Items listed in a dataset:
[Start of Attachment]
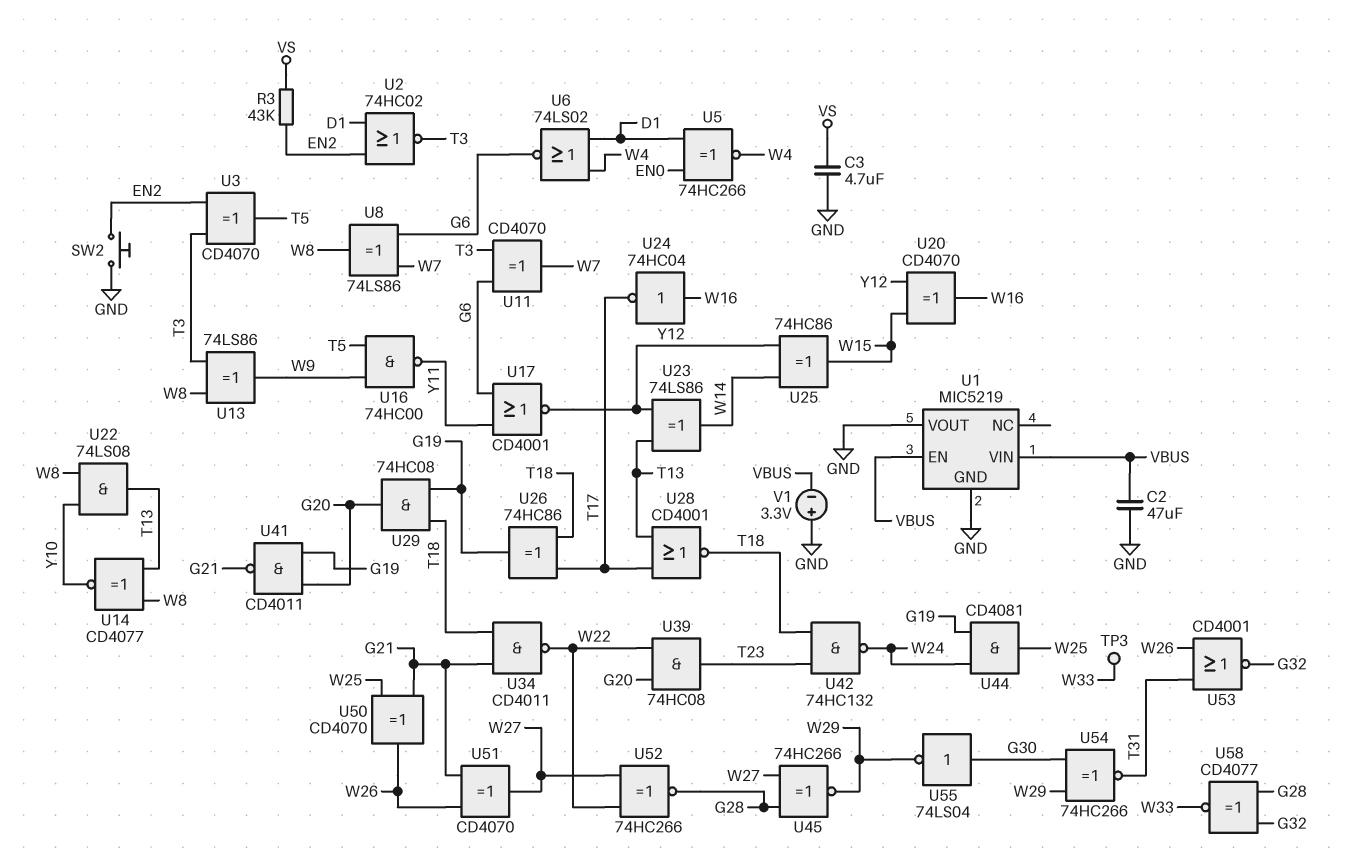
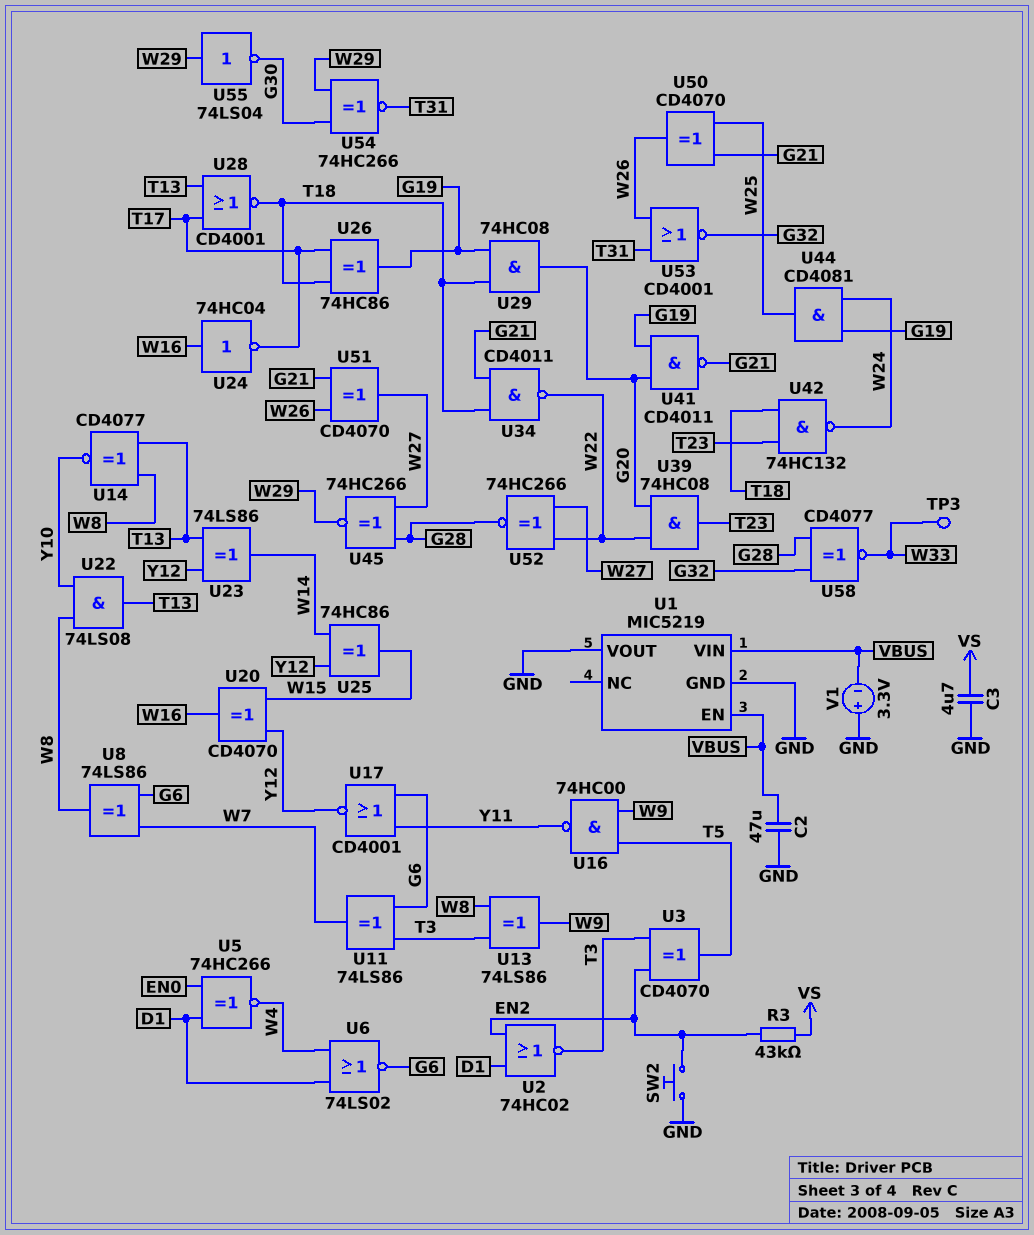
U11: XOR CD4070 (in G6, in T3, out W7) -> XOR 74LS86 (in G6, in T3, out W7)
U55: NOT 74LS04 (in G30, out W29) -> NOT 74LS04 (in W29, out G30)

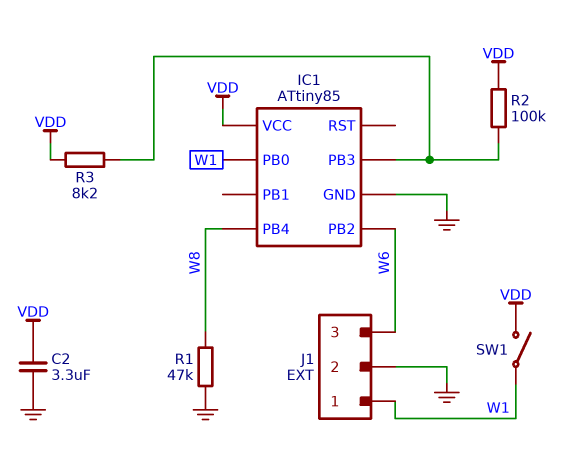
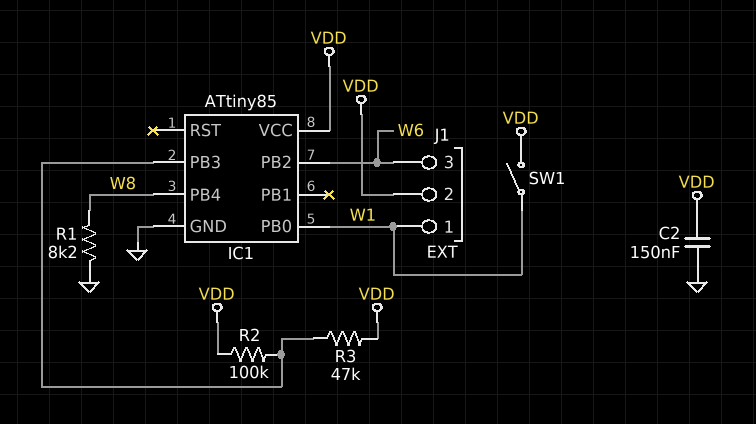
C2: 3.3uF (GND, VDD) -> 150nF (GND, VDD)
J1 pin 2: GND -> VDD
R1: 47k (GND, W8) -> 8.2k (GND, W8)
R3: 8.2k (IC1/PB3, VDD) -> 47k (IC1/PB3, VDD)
[End of Attachment]
[Start of Attachment]
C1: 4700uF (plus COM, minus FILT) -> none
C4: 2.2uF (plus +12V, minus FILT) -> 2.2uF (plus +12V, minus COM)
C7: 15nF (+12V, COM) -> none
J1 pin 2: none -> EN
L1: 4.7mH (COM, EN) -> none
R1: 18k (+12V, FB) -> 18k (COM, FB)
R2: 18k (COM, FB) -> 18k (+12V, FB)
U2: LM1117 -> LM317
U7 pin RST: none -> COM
[End of Attachment]
What the task requires – Copy the entries above exactly, but only from the line holding "R1: 47k (GND, W8) -> 8.2k (GND, W8)" through the line holding "R3: 8.2k (IC1/PB3, VDD) -> 47k (IC1/PB3, VDD)", both included.

Output of the exercise –
R1: 47k (GND, W8) -> 8.2k (GND, W8)
R3: 8.2k (IC1/PB3, VDD) -> 47k (IC1/PB3, VDD)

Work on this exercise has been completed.